» **Your assignment**
Repeat exactly the lines from the start of the records below through the line that contains "yellow cheese: 7 -> 4", including both.

=== Supplied data ===

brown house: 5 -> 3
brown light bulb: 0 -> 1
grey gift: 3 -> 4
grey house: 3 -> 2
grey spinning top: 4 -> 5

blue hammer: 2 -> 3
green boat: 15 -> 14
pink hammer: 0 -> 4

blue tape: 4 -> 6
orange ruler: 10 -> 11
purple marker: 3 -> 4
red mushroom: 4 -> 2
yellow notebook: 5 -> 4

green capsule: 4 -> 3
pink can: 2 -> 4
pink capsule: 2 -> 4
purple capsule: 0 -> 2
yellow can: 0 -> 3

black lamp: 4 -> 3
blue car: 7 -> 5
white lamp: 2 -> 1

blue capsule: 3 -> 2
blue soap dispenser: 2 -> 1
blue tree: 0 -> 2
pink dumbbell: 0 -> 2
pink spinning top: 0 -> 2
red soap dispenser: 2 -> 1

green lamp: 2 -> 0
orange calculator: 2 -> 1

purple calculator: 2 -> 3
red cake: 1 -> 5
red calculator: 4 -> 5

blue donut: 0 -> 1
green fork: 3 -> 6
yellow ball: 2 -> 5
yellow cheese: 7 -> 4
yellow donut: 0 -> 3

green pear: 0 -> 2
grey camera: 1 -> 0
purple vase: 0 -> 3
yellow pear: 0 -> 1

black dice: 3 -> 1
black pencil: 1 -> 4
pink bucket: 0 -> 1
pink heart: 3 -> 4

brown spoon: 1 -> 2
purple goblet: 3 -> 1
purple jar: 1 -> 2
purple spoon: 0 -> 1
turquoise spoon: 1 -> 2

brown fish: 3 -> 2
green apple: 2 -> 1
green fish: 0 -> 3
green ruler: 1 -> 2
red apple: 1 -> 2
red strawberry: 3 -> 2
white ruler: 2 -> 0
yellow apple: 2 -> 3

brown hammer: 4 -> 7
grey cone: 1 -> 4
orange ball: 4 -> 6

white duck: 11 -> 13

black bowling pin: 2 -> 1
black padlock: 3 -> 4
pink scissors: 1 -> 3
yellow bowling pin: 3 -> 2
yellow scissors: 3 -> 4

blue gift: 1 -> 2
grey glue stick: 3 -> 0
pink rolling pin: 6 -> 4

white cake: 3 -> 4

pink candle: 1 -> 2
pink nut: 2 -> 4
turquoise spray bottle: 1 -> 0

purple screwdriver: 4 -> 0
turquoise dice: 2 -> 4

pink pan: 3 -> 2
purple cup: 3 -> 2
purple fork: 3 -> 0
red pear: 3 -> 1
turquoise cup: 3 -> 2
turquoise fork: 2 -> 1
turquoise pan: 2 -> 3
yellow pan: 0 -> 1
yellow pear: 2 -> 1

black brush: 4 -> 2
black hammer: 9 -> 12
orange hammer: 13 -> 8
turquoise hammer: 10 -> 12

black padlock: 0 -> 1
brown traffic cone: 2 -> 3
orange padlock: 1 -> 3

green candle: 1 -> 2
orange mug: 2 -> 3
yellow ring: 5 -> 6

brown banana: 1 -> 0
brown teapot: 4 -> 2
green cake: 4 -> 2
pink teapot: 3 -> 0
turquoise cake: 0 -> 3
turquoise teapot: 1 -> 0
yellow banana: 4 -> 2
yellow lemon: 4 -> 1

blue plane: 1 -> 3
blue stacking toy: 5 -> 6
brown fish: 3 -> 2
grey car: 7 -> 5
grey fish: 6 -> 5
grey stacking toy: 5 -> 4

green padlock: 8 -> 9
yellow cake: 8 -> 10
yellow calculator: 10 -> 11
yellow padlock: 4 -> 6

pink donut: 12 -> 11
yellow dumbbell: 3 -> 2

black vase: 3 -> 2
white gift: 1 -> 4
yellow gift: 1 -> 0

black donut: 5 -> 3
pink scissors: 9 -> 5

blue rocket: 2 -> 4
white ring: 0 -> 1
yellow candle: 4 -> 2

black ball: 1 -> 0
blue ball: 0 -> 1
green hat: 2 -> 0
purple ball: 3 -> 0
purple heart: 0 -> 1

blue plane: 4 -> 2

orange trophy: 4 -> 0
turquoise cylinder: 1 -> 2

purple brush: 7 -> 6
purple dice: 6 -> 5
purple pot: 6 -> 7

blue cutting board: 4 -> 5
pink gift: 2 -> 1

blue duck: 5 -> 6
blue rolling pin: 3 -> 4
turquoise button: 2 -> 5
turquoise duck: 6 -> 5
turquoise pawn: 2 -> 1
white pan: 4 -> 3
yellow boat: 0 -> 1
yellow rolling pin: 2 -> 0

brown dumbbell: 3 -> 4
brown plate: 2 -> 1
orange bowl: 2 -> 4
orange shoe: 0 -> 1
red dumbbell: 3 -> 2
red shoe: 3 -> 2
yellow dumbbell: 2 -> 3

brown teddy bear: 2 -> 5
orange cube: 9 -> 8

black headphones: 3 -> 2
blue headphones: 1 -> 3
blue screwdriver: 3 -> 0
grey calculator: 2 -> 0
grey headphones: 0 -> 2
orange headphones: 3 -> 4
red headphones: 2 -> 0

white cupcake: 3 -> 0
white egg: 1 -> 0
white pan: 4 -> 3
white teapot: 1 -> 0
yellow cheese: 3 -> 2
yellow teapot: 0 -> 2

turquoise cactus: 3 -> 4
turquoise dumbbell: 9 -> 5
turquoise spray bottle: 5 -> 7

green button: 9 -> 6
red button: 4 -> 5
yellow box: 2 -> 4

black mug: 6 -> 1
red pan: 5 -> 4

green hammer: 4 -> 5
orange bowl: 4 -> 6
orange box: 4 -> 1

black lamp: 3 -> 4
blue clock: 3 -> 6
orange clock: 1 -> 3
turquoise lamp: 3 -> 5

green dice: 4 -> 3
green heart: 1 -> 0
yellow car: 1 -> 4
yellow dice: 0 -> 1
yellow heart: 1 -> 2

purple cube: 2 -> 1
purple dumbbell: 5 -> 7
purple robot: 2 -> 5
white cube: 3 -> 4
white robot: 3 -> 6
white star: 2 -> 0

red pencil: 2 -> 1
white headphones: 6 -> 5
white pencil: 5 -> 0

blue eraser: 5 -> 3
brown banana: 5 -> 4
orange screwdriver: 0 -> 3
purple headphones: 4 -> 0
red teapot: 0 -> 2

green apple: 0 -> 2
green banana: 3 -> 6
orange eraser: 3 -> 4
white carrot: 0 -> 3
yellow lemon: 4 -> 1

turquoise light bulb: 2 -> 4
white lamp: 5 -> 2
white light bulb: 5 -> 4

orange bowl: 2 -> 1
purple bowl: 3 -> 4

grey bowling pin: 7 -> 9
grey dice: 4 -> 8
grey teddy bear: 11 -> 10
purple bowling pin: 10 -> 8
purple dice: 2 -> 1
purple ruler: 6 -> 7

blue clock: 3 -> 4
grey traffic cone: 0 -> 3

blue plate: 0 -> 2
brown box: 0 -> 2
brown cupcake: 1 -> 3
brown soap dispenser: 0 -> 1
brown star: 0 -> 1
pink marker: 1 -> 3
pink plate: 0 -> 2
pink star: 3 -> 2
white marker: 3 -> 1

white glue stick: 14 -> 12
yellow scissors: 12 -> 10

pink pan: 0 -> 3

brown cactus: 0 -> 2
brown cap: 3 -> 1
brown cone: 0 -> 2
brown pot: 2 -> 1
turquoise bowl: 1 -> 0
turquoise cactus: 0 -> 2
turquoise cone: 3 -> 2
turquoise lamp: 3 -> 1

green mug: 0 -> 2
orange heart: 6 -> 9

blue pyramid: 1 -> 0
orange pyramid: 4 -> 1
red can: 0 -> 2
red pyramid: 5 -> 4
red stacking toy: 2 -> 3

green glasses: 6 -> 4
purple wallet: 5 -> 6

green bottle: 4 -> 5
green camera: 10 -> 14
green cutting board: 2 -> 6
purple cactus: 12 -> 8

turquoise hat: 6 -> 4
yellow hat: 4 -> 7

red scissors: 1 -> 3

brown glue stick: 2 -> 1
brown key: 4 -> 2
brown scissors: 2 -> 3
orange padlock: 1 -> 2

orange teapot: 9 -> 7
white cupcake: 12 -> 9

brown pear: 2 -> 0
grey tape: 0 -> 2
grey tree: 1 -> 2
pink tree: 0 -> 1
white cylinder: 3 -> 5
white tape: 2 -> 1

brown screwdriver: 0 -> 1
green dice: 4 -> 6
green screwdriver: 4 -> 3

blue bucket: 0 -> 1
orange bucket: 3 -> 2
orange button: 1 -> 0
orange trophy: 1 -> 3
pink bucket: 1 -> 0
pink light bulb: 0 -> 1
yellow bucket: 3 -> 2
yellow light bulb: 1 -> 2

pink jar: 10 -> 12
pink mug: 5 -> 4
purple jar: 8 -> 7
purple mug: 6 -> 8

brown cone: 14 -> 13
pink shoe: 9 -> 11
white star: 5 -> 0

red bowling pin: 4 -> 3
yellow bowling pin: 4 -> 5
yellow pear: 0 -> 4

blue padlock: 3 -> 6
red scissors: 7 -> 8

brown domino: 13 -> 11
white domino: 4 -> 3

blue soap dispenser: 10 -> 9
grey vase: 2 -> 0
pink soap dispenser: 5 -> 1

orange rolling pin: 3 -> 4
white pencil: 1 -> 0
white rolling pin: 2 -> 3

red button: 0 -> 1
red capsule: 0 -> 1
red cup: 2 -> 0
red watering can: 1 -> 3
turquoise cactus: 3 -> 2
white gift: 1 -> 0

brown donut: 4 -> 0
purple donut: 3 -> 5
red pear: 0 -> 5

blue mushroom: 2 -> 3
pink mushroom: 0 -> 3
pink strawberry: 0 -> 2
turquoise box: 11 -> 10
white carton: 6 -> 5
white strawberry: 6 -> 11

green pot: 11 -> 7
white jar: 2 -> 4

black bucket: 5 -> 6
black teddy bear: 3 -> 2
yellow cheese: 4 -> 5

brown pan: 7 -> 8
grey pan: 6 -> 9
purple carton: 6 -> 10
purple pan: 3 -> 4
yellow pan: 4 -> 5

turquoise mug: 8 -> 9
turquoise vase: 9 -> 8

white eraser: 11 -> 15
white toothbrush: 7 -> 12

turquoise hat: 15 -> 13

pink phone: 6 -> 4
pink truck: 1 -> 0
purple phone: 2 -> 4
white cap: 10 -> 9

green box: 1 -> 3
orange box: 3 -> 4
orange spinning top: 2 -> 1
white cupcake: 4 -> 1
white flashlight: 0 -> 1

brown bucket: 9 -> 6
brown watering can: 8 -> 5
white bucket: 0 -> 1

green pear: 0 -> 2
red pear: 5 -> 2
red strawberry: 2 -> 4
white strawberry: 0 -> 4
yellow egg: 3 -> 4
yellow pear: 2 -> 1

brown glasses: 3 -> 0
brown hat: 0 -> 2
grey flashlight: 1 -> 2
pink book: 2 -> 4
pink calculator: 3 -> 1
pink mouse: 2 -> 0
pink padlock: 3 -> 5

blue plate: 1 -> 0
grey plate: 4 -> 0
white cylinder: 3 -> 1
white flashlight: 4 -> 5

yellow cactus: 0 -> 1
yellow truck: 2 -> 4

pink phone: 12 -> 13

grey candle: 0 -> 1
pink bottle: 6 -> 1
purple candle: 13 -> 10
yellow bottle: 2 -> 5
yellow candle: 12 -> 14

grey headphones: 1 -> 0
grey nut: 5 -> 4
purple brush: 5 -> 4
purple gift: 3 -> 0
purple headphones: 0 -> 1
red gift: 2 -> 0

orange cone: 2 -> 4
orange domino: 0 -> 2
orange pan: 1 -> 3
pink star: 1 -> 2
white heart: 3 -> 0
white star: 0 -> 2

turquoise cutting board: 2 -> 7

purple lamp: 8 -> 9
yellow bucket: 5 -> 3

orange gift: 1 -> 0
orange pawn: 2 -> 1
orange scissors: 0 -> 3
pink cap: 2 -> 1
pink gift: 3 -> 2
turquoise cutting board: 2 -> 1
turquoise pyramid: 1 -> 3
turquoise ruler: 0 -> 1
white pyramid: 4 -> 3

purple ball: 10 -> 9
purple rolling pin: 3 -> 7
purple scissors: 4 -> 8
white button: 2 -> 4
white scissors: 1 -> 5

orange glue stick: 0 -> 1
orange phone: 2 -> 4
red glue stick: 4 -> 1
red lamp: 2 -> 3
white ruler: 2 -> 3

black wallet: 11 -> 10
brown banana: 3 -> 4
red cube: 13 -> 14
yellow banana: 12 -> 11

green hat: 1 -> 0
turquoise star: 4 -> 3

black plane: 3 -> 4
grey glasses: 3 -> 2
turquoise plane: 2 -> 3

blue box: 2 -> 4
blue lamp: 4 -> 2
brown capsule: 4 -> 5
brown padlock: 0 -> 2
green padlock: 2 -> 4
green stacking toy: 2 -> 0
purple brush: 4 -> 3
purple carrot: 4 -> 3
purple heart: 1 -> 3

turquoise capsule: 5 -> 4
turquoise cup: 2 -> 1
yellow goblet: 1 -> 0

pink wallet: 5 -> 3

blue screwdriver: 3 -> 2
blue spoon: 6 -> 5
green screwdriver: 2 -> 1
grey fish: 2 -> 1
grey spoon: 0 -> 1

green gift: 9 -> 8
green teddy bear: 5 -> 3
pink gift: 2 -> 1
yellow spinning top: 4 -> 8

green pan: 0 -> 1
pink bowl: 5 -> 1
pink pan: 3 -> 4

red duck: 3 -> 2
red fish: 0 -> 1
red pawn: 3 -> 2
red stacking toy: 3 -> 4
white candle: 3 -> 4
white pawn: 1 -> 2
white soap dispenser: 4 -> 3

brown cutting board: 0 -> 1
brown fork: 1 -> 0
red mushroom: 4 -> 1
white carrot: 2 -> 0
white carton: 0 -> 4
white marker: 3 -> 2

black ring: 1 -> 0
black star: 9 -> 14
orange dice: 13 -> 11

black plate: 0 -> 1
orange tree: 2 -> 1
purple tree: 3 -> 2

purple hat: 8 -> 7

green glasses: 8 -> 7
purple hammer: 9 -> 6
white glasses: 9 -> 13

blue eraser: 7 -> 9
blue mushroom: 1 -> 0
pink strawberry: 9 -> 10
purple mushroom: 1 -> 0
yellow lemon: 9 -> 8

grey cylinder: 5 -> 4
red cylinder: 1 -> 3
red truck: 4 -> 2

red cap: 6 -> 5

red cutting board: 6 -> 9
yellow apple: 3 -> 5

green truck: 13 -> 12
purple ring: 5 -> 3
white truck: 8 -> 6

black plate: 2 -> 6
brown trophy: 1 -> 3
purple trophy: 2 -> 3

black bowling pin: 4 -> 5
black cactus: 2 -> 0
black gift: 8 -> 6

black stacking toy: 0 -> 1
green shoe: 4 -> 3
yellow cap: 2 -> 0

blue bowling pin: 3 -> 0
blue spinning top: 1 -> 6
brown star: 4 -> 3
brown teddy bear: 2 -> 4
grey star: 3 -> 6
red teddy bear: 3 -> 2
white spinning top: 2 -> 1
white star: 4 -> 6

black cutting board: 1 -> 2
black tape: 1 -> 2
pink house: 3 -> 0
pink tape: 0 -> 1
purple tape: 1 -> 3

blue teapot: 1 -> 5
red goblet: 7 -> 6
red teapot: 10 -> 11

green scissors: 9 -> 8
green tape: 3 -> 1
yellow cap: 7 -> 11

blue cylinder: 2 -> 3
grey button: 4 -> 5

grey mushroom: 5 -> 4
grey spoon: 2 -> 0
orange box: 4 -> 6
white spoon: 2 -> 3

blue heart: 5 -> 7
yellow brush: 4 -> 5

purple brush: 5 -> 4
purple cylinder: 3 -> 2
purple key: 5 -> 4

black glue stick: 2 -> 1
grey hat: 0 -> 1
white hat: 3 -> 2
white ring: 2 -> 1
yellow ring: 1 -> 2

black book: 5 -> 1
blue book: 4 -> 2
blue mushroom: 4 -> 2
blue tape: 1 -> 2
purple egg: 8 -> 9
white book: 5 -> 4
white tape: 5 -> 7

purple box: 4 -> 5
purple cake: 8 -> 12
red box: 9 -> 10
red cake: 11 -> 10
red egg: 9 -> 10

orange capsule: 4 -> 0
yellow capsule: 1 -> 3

===

» **Response**
brown house: 5 -> 3
brown light bulb: 0 -> 1
grey gift: 3 -> 4
grey house: 3 -> 2
grey spinning top: 4 -> 5

blue hammer: 2 -> 3
green boat: 15 -> 14
pink hammer: 0 -> 4

blue tape: 4 -> 6
orange ruler: 10 -> 11
purple marker: 3 -> 4
red mushroom: 4 -> 2
yellow notebook: 5 -> 4

green capsule: 4 -> 3
pink can: 2 -> 4
pink capsule: 2 -> 4
purple capsule: 0 -> 2
yellow can: 0 -> 3

black lamp: 4 -> 3
blue car: 7 -> 5
white lamp: 2 -> 1

blue capsule: 3 -> 2
blue soap dispenser: 2 -> 1
blue tree: 0 -> 2
pink dumbbell: 0 -> 2
pink spinning top: 0 -> 2
red soap dispenser: 2 -> 1

green lamp: 2 -> 0
orange calculator: 2 -> 1

purple calculator: 2 -> 3
red cake: 1 -> 5
red calculator: 4 -> 5

blue donut: 0 -> 1
green fork: 3 -> 6
yellow ball: 2 -> 5
yellow cheese: 7 -> 4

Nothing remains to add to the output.